What you should do: Find every line of the listing below where "heart" appears, and copy it.

----

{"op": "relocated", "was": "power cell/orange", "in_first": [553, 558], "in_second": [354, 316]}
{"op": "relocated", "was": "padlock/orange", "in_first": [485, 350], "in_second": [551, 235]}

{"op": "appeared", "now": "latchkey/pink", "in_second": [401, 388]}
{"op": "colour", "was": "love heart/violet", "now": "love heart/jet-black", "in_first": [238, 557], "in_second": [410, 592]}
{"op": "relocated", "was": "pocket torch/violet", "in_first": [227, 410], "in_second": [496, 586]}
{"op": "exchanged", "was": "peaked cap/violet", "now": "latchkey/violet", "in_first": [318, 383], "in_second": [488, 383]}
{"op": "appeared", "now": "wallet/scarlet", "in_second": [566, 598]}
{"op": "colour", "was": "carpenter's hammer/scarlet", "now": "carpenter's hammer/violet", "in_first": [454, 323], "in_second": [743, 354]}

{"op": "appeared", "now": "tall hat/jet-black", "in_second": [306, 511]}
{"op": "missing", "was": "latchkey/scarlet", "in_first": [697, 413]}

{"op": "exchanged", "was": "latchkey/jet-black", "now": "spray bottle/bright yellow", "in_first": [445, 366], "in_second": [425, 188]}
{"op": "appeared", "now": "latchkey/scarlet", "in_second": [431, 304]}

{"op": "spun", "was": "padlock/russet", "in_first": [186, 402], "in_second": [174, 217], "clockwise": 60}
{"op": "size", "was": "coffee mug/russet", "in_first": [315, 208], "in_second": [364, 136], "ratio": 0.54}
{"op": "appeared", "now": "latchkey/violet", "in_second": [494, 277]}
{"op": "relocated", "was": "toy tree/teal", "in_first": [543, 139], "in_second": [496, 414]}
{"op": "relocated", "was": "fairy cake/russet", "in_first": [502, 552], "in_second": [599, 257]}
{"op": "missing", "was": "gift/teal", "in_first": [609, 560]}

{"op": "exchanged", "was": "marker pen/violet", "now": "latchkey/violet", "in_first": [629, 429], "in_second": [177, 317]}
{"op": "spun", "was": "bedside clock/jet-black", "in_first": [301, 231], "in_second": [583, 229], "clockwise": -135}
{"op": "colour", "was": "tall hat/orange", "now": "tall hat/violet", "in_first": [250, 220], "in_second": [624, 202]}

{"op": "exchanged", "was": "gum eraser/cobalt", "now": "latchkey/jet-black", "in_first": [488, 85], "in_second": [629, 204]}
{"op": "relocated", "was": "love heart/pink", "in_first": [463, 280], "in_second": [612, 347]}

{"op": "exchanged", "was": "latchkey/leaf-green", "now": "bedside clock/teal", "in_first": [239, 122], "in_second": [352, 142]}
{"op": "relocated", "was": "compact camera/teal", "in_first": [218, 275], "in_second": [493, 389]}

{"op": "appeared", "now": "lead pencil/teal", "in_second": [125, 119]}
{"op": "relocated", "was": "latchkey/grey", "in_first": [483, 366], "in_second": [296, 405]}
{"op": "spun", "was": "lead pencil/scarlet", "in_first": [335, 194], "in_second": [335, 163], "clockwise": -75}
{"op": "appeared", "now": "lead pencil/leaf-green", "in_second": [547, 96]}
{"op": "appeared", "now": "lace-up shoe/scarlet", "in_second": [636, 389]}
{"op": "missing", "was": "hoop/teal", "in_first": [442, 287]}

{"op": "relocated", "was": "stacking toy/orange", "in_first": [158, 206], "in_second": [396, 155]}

----

Solution to the problem:
{"op": "colour", "was": "love heart/violet", "now": "love heart/jet-black", "in_first": [238, 557], "in_second": [410, 592]}
{"op": "relocated", "was": "love heart/pink", "in_first": [463, 280], "in_second": [612, 347]}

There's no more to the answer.